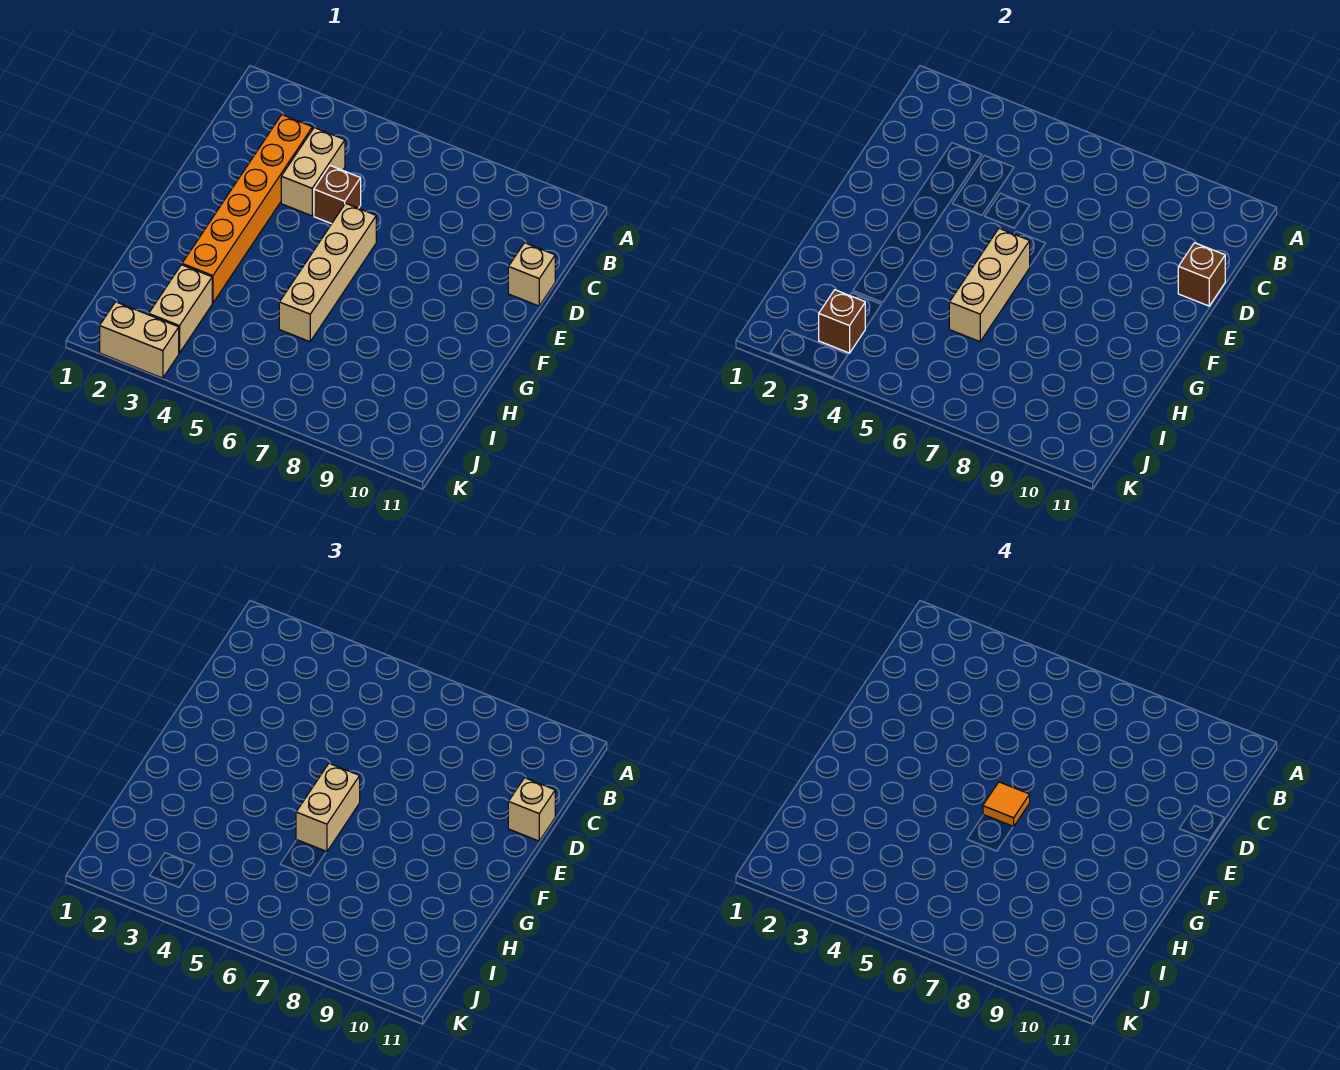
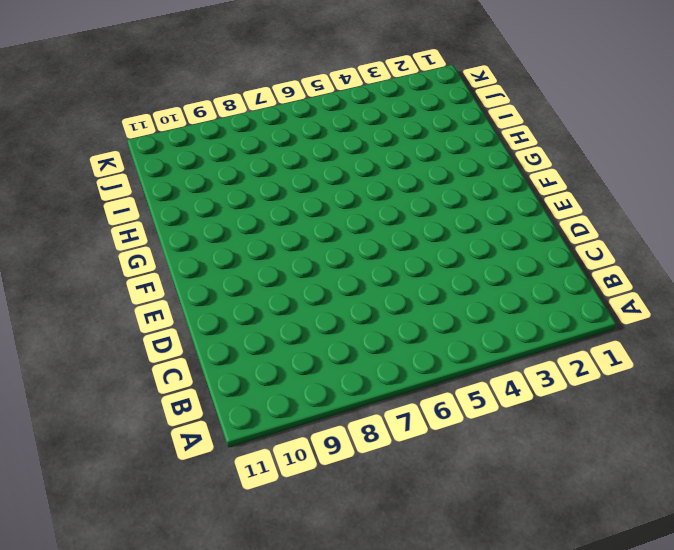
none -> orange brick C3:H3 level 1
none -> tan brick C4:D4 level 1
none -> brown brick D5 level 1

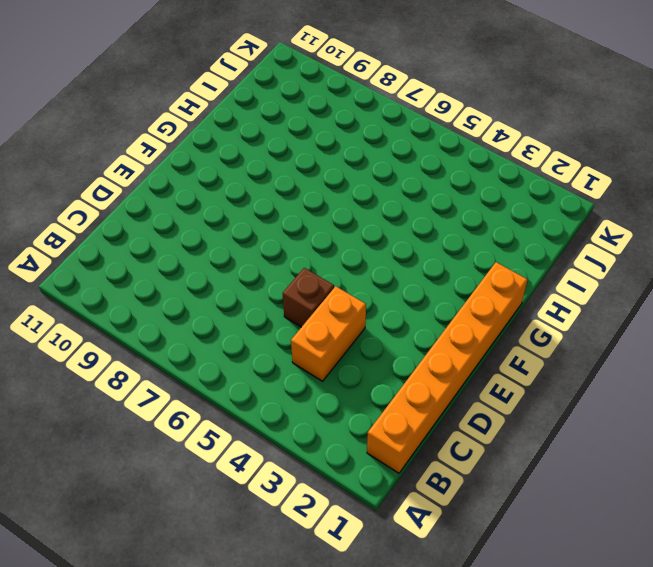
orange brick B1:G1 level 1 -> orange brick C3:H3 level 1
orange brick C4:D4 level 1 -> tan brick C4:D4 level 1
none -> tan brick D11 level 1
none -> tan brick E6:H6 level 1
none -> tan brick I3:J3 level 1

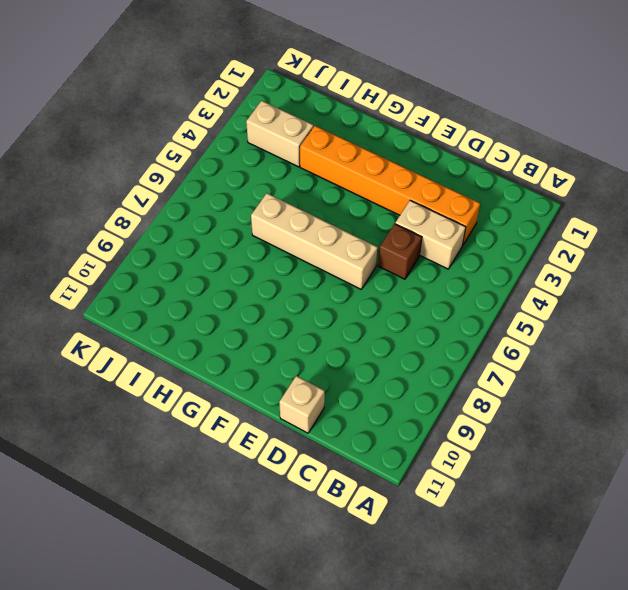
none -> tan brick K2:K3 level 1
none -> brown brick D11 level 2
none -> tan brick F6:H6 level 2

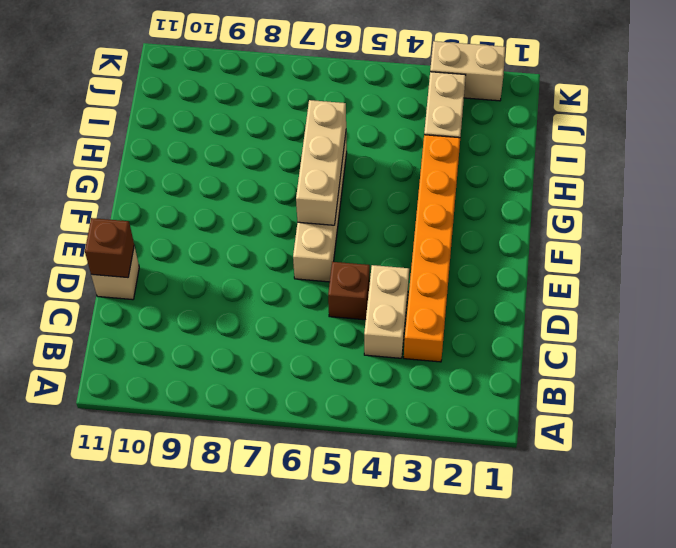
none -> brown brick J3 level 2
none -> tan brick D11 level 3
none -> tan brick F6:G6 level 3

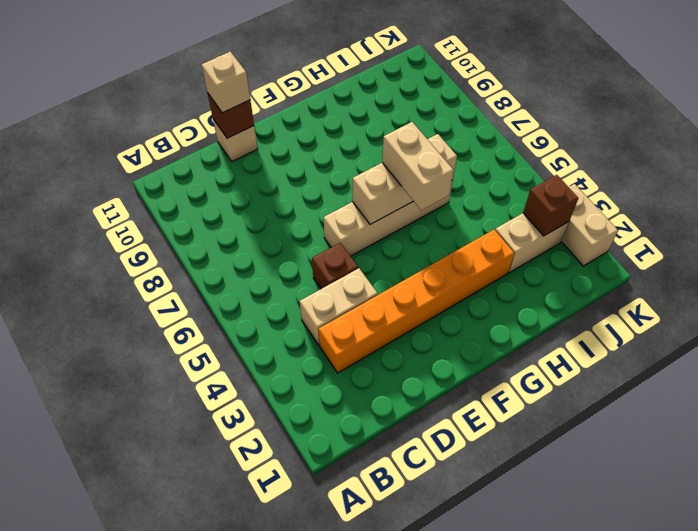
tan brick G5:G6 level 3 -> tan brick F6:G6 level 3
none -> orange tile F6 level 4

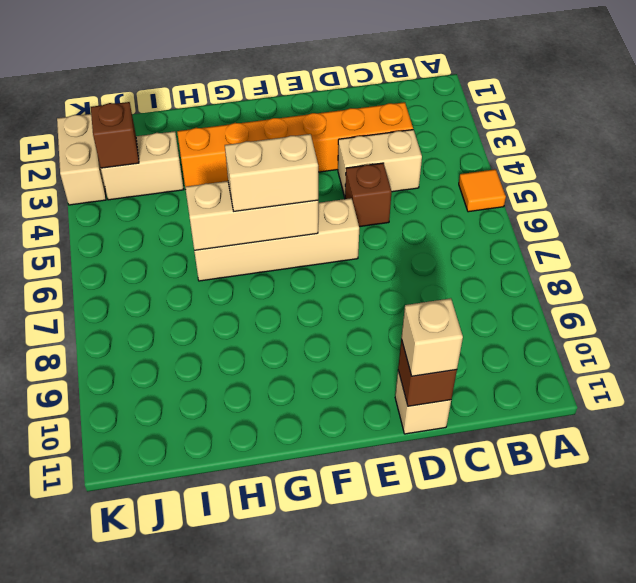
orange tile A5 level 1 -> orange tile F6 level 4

Work instruction:
Beginning with the line holding "none -> tan brick C4:D4 level 1", copy each line exactly through the end of the records above, and leave every picture out.

Exercise output:
none -> tan brick C4:D4 level 1
none -> brown brick D5 level 1

orange brick B1:G1 level 1 -> orange brick C3:H3 level 1
orange brick C4:D4 level 1 -> tan brick C4:D4 level 1
none -> tan brick D11 level 1
none -> tan brick E6:H6 level 1
none -> tan brick I3:J3 level 1

none -> tan brick K2:K3 level 1
none -> brown brick D11 level 2
none -> tan brick F6:H6 level 2

none -> brown brick J3 level 2
none -> tan brick D11 level 3
none -> tan brick F6:G6 level 3

tan brick G5:G6 level 3 -> tan brick F6:G6 level 3
none -> orange tile F6 level 4

orange tile A5 level 1 -> orange tile F6 level 4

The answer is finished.